*AIM OF THE EXERCISE:*
Word for word, restate the entries below from their first line through the line that contains "D1: zener 5.1V (A +15V, K SIG14) -> none".

*PROVIDED INFORMATION:*
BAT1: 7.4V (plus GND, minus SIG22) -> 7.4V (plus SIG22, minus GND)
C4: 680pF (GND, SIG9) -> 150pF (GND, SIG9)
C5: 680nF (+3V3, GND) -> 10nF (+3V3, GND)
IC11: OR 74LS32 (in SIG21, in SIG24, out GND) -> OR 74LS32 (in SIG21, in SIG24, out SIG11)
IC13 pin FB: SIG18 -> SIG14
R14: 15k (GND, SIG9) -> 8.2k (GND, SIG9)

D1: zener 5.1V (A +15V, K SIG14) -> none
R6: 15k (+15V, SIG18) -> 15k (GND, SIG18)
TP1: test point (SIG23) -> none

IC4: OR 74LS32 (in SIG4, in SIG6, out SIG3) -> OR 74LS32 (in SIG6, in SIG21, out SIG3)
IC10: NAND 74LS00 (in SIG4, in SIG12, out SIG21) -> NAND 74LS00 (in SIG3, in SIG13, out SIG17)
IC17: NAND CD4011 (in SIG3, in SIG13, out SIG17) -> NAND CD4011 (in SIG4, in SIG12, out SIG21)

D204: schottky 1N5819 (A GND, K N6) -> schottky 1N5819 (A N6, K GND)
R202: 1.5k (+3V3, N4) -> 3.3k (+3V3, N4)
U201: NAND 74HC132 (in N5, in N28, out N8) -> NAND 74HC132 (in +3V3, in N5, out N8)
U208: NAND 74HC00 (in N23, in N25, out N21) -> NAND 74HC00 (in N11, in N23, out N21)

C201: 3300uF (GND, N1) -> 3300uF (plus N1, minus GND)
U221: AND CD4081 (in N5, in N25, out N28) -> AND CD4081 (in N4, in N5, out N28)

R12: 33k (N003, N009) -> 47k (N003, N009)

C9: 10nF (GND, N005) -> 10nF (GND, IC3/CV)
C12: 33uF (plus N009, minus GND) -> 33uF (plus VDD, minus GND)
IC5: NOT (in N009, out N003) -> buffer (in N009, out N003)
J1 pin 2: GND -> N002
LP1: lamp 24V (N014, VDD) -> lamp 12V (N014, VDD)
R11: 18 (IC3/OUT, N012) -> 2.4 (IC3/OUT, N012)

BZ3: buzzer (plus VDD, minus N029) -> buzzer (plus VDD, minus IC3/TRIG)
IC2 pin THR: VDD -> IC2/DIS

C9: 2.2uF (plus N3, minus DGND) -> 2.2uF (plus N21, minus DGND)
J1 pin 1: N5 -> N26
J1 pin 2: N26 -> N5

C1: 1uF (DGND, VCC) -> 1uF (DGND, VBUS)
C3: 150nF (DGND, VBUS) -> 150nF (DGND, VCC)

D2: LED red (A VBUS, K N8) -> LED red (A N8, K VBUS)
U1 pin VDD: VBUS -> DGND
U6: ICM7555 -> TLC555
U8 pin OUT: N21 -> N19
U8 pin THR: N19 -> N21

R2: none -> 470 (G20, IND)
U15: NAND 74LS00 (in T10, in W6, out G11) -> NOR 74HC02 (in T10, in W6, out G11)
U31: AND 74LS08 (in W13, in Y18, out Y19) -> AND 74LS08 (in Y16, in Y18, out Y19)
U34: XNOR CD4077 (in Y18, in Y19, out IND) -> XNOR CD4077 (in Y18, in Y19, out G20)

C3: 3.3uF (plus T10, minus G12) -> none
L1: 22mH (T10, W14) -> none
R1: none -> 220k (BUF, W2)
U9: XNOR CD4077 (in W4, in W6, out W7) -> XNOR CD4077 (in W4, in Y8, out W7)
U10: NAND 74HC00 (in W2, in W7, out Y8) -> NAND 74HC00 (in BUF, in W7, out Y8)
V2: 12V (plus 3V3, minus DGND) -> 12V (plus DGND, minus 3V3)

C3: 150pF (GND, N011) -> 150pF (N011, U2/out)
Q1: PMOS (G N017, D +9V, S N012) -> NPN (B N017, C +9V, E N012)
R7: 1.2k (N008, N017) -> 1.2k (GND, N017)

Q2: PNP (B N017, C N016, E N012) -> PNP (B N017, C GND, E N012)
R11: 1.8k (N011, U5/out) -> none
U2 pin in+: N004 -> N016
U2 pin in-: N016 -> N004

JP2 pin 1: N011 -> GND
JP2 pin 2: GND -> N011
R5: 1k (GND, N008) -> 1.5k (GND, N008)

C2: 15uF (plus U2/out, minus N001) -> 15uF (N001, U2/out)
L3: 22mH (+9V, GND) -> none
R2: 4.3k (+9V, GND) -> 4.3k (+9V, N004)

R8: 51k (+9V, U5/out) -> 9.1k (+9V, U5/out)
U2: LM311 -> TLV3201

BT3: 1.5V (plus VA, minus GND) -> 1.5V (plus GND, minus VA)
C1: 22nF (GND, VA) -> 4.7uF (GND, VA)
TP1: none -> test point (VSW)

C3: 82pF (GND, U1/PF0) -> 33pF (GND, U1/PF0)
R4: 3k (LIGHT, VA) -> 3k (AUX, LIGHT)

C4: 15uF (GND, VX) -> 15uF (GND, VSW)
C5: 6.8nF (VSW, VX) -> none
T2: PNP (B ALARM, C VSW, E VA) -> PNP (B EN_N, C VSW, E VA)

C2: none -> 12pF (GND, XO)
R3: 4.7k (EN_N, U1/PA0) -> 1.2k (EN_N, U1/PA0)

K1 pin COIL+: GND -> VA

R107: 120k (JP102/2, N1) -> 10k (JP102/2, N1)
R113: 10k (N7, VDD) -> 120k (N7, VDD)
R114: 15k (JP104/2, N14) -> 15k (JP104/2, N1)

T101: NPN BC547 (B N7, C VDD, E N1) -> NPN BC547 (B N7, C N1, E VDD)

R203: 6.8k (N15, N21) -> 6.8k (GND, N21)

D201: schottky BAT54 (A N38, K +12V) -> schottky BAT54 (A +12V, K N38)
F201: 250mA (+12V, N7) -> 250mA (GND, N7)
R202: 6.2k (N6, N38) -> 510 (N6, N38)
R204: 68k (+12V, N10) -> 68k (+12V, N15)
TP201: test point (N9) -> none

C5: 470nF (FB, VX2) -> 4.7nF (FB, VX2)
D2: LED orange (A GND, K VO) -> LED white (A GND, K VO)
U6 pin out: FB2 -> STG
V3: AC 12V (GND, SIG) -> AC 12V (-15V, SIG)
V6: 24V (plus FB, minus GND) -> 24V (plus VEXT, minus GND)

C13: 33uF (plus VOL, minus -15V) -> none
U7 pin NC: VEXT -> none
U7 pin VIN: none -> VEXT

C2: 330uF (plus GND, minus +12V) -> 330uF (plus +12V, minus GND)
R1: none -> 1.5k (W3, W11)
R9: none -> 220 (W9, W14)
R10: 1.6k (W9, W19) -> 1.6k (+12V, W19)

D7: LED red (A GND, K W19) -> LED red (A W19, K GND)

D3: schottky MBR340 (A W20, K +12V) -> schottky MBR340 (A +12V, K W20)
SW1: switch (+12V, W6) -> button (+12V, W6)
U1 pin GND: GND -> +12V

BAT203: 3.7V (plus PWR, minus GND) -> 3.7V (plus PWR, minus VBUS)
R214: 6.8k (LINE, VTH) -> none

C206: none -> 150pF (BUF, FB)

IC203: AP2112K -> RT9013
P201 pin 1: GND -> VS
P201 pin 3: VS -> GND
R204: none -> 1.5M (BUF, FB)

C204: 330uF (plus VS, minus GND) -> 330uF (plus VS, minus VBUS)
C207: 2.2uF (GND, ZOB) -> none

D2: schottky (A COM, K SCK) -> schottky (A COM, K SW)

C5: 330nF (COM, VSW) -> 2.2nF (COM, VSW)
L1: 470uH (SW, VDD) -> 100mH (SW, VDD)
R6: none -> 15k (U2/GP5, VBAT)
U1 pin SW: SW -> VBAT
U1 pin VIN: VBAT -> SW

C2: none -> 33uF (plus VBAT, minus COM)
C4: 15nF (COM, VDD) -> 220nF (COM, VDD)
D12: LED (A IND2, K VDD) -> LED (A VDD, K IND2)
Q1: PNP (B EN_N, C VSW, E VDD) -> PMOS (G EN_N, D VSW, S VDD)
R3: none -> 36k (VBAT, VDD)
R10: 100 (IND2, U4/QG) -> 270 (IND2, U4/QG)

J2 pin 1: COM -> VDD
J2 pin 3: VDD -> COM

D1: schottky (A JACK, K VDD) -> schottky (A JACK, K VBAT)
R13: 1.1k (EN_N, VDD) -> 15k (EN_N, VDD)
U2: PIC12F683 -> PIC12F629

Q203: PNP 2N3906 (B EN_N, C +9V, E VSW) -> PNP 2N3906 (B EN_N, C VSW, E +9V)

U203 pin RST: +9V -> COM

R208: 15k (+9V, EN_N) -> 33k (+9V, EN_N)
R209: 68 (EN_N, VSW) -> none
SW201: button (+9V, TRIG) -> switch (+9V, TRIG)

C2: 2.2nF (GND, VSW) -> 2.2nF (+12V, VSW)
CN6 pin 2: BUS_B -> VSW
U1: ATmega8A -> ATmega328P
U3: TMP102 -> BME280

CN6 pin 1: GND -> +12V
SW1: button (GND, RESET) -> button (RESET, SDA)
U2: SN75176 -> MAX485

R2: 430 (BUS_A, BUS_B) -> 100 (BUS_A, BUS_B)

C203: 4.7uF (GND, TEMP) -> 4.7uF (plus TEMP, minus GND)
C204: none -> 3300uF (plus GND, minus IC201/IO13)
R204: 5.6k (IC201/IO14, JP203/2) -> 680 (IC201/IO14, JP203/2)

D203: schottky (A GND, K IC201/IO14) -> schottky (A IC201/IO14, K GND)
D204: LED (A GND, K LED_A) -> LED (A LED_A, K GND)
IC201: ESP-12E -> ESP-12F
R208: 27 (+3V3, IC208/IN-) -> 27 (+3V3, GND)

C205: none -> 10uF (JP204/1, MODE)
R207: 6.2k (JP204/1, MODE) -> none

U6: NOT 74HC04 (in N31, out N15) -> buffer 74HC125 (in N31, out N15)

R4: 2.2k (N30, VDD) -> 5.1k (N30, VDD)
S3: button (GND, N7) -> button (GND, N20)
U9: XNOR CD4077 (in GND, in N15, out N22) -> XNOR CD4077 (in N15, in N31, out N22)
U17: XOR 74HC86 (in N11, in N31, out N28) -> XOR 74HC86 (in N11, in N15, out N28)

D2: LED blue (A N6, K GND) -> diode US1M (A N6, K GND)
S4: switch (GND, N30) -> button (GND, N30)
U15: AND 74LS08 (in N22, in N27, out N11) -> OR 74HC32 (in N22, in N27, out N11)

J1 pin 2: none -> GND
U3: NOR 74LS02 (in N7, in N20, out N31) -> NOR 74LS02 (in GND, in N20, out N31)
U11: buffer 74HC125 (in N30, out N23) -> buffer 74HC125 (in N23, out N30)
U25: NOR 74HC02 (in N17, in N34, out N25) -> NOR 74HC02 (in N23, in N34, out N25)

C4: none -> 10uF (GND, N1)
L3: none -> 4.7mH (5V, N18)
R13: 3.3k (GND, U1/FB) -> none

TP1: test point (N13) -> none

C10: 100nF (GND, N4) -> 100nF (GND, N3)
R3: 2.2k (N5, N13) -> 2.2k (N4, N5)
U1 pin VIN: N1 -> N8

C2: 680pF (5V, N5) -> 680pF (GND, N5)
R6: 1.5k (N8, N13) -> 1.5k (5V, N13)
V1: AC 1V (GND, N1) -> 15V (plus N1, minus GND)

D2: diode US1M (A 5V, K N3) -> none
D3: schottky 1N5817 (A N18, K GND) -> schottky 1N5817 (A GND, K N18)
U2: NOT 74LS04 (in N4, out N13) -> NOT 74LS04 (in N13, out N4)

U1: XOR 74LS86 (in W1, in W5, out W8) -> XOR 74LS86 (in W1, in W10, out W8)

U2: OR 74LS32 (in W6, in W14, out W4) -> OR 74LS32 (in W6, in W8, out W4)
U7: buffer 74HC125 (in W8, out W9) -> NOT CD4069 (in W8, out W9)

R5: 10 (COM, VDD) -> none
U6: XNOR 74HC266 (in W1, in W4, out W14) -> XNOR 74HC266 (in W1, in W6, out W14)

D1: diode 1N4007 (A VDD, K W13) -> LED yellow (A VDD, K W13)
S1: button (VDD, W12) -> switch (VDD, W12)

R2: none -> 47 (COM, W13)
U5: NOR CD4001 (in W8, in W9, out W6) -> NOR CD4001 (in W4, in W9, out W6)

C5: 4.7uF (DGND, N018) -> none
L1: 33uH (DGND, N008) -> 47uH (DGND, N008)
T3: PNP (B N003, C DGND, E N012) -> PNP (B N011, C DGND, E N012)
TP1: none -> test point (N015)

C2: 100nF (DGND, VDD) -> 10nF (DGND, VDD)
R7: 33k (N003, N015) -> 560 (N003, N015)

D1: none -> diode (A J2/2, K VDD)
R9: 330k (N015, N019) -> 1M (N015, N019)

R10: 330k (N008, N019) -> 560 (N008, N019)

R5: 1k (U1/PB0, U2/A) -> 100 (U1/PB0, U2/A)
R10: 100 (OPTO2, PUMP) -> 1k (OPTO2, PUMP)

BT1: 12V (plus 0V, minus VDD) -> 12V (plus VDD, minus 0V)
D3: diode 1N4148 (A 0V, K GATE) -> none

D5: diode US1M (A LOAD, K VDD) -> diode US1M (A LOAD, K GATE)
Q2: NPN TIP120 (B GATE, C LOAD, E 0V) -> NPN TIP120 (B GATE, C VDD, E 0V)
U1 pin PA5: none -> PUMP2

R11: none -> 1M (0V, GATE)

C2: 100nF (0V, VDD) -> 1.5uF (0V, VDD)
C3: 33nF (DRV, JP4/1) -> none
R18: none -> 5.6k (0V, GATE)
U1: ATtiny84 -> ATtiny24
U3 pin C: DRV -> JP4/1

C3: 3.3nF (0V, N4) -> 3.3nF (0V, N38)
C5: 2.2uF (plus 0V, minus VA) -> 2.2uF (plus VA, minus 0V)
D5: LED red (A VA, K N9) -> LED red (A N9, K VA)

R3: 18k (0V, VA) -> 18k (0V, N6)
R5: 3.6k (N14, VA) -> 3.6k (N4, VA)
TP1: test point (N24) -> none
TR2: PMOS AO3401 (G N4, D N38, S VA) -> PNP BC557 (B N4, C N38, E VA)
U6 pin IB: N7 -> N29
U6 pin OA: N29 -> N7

*REPLY:*
BAT1: 7.4V (plus GND, minus SIG22) -> 7.4V (plus SIG22, minus GND)
C4: 680pF (GND, SIG9) -> 150pF (GND, SIG9)
C5: 680nF (+3V3, GND) -> 10nF (+3V3, GND)
IC11: OR 74LS32 (in SIG21, in SIG24, out GND) -> OR 74LS32 (in SIG21, in SIG24, out SIG11)
IC13 pin FB: SIG18 -> SIG14
R14: 15k (GND, SIG9) -> 8.2k (GND, SIG9)

D1: zener 5.1V (A +15V, K SIG14) -> none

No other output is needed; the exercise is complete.